*** Opening RECORDED INFORMATION ***

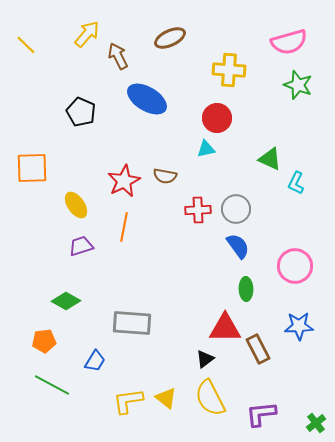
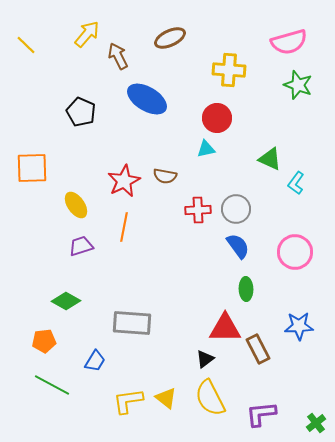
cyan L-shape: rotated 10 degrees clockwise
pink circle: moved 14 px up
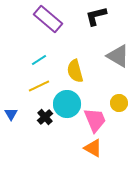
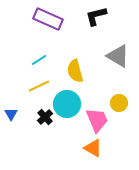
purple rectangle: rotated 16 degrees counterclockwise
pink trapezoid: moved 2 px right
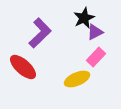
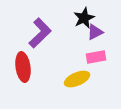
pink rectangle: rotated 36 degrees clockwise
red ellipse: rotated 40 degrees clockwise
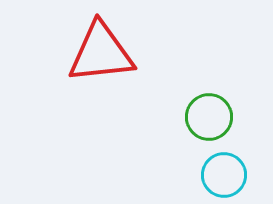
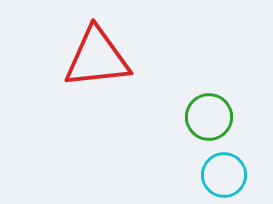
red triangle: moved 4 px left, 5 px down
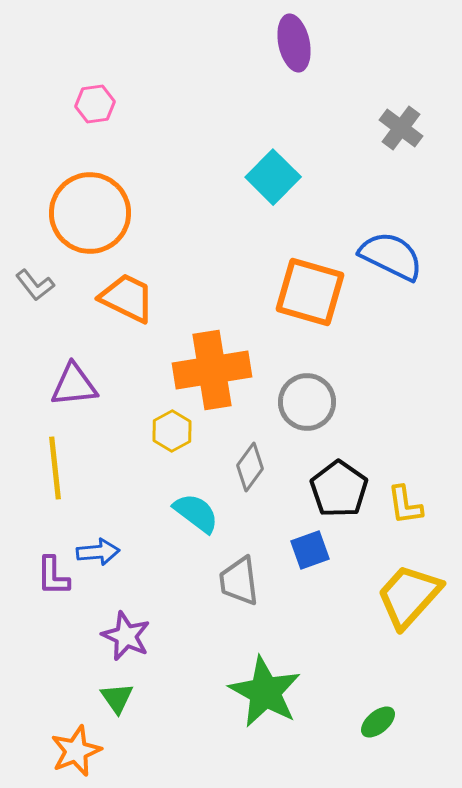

*** Closing RECORDED INFORMATION ***

= EXERCISE AIM =
Could you copy every record exactly, without the pictures?

= SOLUTION FOR THIS EXERCISE =
cyan L-shape: rotated 10 degrees clockwise
pink circle: moved 14 px up
purple rectangle: rotated 16 degrees counterclockwise
pink trapezoid: moved 2 px right
pink rectangle: rotated 36 degrees clockwise
red ellipse: rotated 40 degrees clockwise
red triangle: moved 4 px left, 5 px down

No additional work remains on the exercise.